■ Work request ■
Using the entries that follow, collect the lines where the word "blue" appears.

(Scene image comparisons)
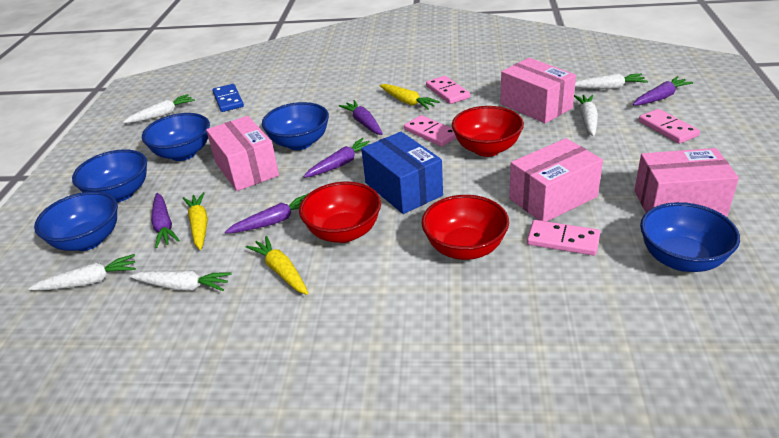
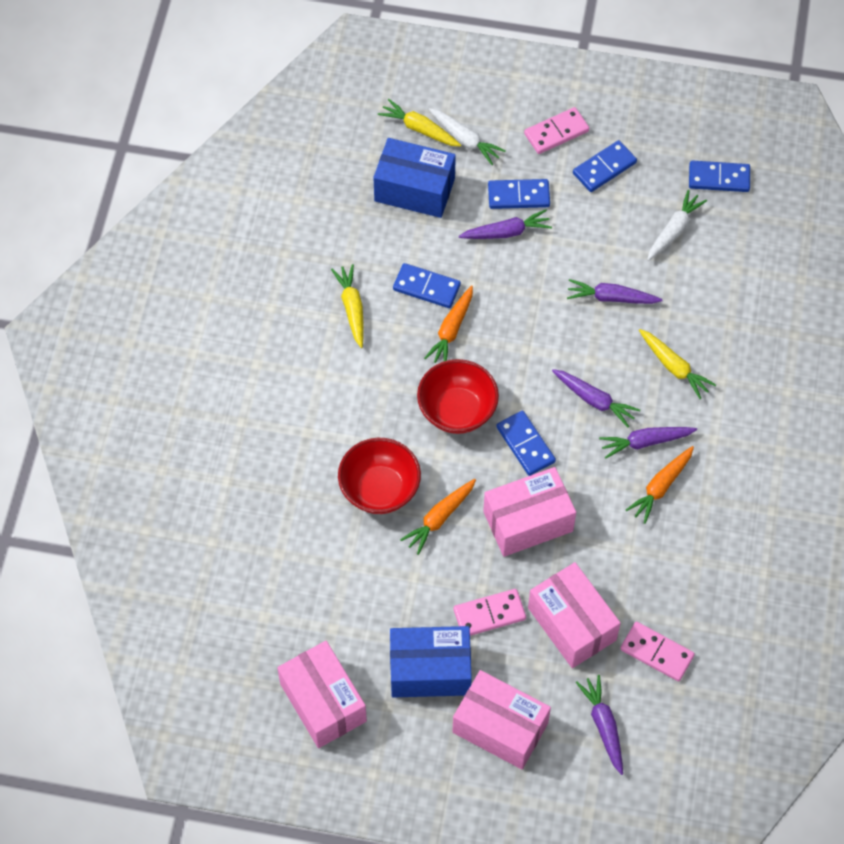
blue bowl: 5 -> 0
blue box: 1 -> 2
blue domino: 1 -> 5
orange carrot: 0 -> 3
pink domino: 4 -> 3
red bowl: 3 -> 2
white carrot: 5 -> 2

■ Result of the task ■
blue bowl: 5 -> 0
blue box: 1 -> 2
blue domino: 1 -> 5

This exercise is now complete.